[Object state change records]
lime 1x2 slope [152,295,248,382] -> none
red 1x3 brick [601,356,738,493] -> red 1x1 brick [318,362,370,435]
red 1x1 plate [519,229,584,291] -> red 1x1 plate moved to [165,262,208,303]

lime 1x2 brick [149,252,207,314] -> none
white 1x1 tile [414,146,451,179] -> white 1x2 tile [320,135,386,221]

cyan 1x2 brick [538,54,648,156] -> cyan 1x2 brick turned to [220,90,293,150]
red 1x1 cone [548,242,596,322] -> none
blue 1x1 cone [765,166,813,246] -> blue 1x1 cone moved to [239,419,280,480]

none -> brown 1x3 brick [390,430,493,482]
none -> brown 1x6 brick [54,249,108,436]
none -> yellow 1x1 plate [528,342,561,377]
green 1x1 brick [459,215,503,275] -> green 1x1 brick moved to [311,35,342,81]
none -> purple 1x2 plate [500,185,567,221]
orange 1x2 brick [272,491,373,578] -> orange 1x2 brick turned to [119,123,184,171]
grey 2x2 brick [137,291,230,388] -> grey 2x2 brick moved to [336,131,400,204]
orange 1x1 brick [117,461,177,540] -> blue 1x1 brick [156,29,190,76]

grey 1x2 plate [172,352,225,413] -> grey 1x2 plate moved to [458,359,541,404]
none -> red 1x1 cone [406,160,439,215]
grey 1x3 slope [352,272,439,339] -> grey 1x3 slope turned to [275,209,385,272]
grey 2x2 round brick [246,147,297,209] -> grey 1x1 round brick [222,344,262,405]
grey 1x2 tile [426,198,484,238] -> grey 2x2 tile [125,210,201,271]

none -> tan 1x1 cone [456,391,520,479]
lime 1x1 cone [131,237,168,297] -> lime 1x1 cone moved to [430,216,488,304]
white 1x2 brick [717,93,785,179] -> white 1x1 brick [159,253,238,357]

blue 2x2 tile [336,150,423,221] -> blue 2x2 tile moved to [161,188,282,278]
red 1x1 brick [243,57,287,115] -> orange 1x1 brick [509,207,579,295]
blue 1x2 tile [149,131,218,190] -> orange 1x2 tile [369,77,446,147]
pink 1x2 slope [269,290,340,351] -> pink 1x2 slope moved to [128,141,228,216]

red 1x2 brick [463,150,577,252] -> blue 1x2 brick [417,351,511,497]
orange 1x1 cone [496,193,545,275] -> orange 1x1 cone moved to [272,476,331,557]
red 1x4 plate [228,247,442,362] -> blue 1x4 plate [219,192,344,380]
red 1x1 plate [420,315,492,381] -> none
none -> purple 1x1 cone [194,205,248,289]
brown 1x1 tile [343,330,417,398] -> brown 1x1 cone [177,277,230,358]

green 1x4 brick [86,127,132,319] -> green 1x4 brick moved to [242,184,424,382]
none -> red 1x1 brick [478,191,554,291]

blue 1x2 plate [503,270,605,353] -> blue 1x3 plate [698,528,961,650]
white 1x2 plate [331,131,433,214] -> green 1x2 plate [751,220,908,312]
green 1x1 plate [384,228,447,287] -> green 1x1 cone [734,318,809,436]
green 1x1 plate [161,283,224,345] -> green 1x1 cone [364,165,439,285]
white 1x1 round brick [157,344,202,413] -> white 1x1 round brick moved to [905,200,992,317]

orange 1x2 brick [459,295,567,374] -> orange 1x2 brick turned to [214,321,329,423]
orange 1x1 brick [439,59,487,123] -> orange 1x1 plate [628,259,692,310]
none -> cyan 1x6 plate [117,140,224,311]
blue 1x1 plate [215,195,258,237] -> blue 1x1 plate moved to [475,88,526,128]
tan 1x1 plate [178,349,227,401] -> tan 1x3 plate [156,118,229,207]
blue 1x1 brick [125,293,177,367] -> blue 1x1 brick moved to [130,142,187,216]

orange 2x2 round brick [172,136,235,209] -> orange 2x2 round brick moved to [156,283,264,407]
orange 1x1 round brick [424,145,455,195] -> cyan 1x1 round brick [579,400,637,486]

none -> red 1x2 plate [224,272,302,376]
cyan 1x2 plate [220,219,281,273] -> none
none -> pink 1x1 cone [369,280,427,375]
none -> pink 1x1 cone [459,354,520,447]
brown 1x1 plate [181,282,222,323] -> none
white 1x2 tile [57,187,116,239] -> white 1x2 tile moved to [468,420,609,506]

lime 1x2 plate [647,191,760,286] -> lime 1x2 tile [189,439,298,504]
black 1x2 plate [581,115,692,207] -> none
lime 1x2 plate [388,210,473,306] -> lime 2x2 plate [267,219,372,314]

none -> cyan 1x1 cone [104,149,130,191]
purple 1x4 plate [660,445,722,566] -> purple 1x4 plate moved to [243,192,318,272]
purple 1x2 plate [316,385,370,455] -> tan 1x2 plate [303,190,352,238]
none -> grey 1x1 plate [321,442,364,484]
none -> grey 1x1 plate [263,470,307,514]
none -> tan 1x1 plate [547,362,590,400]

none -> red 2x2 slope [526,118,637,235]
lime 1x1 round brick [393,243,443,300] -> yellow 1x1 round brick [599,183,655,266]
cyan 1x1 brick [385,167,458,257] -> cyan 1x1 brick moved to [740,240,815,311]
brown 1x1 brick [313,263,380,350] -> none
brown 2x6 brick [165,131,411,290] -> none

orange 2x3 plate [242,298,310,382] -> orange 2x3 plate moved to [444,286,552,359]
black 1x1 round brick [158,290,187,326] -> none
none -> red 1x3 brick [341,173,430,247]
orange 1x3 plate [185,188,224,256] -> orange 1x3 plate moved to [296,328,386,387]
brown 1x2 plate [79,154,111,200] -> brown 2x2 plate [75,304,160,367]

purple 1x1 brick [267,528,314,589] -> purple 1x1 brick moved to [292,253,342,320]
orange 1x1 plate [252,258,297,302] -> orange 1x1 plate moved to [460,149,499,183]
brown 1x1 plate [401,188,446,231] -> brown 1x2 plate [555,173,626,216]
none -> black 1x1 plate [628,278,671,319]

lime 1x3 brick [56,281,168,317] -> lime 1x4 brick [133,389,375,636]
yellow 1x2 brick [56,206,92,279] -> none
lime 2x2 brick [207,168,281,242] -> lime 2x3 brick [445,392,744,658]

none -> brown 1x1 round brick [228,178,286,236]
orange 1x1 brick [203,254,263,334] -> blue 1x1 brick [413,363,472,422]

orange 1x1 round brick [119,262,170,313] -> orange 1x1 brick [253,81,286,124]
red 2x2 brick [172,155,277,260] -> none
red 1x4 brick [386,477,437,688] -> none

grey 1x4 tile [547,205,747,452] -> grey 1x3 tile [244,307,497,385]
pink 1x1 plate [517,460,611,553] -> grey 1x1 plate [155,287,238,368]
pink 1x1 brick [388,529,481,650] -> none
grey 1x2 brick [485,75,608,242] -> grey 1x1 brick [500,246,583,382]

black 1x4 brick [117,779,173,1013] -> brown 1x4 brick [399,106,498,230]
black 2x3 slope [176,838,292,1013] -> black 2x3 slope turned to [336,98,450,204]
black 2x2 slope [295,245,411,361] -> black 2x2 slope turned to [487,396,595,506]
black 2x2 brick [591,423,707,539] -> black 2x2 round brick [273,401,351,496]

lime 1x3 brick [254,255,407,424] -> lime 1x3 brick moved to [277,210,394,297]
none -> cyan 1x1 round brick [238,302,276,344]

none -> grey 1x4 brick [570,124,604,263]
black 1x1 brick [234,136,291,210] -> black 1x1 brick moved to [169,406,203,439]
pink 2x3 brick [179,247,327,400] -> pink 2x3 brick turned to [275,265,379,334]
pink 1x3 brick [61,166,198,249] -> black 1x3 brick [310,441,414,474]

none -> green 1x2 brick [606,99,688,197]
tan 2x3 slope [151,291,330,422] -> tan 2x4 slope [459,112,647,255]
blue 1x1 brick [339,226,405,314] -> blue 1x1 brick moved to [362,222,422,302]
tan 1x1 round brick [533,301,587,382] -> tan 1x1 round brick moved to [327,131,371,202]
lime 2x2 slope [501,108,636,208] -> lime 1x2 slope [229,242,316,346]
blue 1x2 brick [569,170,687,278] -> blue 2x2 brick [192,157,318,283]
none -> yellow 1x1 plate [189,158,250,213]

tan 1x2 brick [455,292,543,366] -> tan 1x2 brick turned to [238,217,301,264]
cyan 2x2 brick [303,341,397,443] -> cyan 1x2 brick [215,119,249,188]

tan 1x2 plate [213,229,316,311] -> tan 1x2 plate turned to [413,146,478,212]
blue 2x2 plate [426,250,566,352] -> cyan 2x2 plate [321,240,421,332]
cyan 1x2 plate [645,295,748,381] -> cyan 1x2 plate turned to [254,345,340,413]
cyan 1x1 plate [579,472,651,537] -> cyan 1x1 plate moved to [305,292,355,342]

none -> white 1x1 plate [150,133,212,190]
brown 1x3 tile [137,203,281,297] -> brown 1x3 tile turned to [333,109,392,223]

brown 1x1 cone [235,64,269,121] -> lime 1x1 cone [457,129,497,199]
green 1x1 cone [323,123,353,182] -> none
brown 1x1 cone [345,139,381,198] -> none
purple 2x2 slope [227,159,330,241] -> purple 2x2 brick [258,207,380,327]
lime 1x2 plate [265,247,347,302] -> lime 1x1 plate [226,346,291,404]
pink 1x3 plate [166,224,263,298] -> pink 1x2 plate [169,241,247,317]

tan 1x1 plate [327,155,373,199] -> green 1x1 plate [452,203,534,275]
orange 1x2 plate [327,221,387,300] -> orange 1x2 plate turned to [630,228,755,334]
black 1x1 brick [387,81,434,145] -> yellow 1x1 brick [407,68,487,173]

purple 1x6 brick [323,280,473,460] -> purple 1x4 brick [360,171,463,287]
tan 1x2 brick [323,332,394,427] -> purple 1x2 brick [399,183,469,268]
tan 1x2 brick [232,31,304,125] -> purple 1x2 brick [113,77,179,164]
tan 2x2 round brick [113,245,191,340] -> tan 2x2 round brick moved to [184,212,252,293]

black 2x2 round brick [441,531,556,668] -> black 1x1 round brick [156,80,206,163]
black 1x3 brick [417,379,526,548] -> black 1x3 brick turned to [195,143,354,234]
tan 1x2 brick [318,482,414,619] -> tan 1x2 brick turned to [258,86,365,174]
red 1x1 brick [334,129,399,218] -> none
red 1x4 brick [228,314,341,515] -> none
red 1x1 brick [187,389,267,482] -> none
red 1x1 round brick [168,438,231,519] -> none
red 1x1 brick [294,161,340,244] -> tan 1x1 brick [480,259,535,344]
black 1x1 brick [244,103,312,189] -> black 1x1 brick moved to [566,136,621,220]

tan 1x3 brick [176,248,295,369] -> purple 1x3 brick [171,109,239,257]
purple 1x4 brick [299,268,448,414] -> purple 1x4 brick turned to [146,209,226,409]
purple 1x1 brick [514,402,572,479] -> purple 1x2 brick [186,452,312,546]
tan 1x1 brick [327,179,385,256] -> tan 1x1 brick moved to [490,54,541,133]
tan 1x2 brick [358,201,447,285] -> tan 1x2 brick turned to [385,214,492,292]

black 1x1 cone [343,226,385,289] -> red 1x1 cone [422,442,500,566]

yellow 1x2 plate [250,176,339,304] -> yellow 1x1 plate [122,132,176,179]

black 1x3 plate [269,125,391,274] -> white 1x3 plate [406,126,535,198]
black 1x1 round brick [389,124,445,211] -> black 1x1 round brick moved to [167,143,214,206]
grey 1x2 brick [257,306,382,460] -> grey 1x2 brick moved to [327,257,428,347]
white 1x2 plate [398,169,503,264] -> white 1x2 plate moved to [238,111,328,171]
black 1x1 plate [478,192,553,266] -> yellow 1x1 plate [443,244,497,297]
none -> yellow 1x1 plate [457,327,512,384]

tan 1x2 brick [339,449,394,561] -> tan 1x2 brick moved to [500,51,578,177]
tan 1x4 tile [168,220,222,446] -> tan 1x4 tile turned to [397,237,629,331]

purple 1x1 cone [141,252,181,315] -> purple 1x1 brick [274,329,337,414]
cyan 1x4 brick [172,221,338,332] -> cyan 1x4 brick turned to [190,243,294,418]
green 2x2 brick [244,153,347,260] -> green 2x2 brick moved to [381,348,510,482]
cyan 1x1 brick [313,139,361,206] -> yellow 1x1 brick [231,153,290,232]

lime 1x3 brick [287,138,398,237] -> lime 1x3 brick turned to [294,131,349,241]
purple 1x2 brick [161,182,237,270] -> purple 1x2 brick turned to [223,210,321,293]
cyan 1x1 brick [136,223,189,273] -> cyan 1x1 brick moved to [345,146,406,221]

What you should do:
Please reproduce, exactly as they appear above, the lines from the line containing "black 2x2 brick" up to and including the line containing "none -> grey 1x4 brick [570,124,604,263]".

Answer box:
black 2x2 brick [591,423,707,539] -> black 2x2 round brick [273,401,351,496]

lime 1x3 brick [254,255,407,424] -> lime 1x3 brick moved to [277,210,394,297]
none -> cyan 1x1 round brick [238,302,276,344]

none -> grey 1x4 brick [570,124,604,263]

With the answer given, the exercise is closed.